* [Extracted material]:
--- --- ---
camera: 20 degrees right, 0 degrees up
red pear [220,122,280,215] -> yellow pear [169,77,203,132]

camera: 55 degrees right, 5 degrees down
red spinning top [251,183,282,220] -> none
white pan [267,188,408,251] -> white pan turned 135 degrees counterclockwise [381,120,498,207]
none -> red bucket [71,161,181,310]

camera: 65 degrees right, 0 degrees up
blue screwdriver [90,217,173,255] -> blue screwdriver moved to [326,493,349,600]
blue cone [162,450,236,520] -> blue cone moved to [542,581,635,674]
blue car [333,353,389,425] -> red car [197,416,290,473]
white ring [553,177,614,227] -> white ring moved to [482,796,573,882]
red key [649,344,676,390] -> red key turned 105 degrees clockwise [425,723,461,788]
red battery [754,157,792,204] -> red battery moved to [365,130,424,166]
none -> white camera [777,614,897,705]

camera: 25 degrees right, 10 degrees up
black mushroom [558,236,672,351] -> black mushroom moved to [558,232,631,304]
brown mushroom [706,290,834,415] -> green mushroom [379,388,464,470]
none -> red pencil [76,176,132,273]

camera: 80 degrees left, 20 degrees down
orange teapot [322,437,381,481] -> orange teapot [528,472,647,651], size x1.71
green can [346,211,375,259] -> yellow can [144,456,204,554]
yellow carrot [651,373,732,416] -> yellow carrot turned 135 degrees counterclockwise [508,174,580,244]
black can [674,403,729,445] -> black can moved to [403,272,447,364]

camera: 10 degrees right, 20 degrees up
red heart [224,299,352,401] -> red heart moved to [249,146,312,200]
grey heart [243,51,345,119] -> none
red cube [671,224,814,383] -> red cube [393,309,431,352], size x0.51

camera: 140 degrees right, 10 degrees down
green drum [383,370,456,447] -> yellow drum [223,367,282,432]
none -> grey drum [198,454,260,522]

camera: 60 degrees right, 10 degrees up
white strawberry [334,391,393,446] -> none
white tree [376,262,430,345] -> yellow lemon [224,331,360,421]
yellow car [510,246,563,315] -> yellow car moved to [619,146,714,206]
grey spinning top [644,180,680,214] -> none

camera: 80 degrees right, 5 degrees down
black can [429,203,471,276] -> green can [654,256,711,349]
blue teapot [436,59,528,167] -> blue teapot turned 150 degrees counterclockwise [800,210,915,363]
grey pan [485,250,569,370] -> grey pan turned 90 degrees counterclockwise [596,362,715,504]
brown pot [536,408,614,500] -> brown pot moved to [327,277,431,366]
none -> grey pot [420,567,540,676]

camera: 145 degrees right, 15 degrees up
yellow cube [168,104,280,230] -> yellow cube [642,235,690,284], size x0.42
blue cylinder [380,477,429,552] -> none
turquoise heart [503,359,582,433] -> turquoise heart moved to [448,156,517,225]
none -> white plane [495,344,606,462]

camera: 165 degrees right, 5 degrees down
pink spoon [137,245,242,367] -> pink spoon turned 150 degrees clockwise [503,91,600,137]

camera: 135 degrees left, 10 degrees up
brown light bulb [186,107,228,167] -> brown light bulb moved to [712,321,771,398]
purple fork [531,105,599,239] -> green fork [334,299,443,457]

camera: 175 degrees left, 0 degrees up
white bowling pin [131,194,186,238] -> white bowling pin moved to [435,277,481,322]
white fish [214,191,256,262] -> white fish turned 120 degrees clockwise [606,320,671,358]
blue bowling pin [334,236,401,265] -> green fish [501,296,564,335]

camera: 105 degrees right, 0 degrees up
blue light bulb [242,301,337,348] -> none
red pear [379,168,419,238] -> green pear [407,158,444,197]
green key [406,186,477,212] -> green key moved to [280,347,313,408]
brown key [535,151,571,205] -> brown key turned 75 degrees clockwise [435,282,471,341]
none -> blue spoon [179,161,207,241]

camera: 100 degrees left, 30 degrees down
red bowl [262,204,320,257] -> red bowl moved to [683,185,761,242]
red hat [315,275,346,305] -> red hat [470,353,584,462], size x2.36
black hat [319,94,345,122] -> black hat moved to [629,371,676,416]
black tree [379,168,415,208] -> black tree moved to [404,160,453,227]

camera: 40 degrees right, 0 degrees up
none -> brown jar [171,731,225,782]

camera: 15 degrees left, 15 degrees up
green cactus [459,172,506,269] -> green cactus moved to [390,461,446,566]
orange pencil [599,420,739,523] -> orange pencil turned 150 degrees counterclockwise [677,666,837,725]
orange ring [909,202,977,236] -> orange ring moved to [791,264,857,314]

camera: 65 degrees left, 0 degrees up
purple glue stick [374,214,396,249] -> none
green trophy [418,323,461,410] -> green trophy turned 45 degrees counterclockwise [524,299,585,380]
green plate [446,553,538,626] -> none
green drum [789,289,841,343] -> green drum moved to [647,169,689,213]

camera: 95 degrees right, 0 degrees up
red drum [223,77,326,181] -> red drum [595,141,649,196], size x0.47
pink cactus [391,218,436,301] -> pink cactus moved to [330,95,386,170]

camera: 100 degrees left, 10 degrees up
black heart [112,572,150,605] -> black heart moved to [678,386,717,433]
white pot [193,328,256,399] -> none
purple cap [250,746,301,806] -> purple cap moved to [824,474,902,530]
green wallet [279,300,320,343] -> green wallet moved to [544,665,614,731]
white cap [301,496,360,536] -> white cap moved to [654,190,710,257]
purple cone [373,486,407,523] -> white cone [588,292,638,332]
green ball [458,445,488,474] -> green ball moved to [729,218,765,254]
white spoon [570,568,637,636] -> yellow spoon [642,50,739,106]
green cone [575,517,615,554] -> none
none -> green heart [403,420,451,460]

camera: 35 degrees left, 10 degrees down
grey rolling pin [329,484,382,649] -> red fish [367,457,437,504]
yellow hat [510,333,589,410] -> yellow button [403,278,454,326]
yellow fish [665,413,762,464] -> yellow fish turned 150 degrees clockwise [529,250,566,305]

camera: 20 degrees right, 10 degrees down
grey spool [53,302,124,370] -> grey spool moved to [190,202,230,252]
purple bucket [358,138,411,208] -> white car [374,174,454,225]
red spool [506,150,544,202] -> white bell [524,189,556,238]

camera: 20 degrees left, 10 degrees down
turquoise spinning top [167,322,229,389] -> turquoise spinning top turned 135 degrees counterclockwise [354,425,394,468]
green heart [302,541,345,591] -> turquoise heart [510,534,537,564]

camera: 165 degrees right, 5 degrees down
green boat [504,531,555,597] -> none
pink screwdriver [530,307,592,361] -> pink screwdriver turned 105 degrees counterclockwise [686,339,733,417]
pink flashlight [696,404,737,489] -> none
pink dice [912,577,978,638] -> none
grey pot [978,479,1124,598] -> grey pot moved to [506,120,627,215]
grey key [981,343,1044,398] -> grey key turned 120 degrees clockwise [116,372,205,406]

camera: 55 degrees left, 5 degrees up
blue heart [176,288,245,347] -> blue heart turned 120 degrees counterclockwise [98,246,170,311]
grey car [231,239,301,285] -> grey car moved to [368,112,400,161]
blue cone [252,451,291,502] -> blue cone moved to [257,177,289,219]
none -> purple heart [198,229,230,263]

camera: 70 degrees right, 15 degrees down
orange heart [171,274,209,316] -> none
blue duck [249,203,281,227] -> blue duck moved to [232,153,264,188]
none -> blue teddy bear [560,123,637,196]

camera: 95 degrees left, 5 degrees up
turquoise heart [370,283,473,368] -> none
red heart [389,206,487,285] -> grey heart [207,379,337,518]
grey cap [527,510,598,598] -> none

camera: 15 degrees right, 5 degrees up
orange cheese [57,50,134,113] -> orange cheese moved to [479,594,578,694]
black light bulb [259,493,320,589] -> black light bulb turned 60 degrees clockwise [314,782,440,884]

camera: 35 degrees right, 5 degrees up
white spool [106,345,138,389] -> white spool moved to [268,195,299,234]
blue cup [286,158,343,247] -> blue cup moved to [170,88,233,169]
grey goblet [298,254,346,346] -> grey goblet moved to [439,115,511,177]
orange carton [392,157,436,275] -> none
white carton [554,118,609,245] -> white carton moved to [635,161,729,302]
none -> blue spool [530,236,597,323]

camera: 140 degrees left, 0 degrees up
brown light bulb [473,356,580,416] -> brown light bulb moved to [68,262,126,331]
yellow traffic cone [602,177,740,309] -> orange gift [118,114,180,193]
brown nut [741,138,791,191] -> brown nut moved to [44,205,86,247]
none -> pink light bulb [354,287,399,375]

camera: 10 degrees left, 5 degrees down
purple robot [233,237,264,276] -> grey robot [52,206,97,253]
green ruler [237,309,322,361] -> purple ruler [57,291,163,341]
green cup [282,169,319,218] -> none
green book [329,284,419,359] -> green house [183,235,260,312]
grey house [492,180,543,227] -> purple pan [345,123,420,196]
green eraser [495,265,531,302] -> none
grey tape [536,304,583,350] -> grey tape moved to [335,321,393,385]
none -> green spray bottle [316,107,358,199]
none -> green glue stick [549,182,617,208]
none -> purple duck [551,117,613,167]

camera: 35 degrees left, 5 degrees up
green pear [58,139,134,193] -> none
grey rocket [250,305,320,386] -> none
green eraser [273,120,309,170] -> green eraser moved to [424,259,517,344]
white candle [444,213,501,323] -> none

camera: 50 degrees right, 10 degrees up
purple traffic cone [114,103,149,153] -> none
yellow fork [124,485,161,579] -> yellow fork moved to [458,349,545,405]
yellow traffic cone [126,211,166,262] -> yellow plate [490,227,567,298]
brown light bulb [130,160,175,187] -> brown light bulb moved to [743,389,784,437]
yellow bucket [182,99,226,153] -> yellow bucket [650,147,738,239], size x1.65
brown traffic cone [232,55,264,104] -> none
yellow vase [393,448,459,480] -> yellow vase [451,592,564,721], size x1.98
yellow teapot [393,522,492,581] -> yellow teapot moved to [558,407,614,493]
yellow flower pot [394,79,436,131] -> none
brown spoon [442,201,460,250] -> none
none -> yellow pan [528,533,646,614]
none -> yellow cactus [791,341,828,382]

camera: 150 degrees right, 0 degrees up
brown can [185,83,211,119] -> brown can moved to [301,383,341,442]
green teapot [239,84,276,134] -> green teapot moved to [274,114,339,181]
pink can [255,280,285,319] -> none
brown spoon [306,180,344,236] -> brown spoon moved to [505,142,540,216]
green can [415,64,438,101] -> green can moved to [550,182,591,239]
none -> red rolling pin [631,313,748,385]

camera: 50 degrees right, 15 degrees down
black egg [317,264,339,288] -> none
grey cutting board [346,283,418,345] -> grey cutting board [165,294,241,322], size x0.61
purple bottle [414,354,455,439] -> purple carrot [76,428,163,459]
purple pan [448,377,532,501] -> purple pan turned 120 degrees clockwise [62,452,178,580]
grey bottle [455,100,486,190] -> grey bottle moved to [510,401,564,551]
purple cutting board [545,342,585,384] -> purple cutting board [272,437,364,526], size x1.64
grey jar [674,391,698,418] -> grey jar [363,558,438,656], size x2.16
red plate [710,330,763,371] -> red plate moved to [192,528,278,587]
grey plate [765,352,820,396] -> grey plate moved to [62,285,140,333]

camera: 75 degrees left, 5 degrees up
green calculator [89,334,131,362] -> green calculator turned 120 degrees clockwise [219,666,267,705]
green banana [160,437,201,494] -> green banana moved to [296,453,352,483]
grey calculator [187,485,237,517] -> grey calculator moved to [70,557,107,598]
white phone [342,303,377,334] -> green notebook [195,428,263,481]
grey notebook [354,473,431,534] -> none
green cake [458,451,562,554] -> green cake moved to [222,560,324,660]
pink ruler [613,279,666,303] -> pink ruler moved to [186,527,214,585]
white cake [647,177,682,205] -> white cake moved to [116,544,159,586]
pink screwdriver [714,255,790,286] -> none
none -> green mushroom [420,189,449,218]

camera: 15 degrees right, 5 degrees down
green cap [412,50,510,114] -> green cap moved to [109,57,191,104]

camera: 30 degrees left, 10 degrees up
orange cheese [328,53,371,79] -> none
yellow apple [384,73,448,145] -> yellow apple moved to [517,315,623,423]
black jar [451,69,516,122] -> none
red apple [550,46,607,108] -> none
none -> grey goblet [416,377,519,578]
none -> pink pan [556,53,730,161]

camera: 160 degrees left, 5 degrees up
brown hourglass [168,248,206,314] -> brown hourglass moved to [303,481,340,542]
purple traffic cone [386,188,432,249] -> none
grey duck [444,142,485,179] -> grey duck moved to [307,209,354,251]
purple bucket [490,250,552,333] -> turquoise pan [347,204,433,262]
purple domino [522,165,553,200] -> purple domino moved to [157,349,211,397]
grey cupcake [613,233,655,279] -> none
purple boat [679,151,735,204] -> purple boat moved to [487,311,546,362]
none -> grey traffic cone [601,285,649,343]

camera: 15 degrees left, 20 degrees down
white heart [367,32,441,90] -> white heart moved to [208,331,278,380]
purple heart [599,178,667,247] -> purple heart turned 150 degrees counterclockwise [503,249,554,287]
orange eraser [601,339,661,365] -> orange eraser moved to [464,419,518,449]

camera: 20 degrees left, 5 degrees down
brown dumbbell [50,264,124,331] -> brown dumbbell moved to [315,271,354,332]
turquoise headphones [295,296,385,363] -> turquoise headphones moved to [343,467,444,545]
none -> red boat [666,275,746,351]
--- --- ---
As the answer, set down only the lines from the data above between the one holding "green key [406,186,477,212]" and the one holding "camera: 35 degrees left, 10 degrees down", inclusive, exactly as they read.

green key [406,186,477,212] -> green key moved to [280,347,313,408]
brown key [535,151,571,205] -> brown key turned 75 degrees clockwise [435,282,471,341]
none -> blue spoon [179,161,207,241]

camera: 100 degrees left, 30 degrees down
red bowl [262,204,320,257] -> red bowl moved to [683,185,761,242]
red hat [315,275,346,305] -> red hat [470,353,584,462], size x2.36
black hat [319,94,345,122] -> black hat moved to [629,371,676,416]
black tree [379,168,415,208] -> black tree moved to [404,160,453,227]

camera: 40 degrees right, 0 degrees up
none -> brown jar [171,731,225,782]

camera: 15 degrees left, 15 degrees up
green cactus [459,172,506,269] -> green cactus moved to [390,461,446,566]
orange pencil [599,420,739,523] -> orange pencil turned 150 degrees counterclockwise [677,666,837,725]
orange ring [909,202,977,236] -> orange ring moved to [791,264,857,314]

camera: 65 degrees left, 0 degrees up
purple glue stick [374,214,396,249] -> none
green trophy [418,323,461,410] -> green trophy turned 45 degrees counterclockwise [524,299,585,380]
green plate [446,553,538,626] -> none
green drum [789,289,841,343] -> green drum moved to [647,169,689,213]

camera: 95 degrees right, 0 degrees up
red drum [223,77,326,181] -> red drum [595,141,649,196], size x0.47
pink cactus [391,218,436,301] -> pink cactus moved to [330,95,386,170]

camera: 100 degrees left, 10 degrees up
black heart [112,572,150,605] -> black heart moved to [678,386,717,433]
white pot [193,328,256,399] -> none
purple cap [250,746,301,806] -> purple cap moved to [824,474,902,530]
green wallet [279,300,320,343] -> green wallet moved to [544,665,614,731]
white cap [301,496,360,536] -> white cap moved to [654,190,710,257]
purple cone [373,486,407,523] -> white cone [588,292,638,332]
green ball [458,445,488,474] -> green ball moved to [729,218,765,254]
white spoon [570,568,637,636] -> yellow spoon [642,50,739,106]
green cone [575,517,615,554] -> none
none -> green heart [403,420,451,460]

camera: 35 degrees left, 10 degrees down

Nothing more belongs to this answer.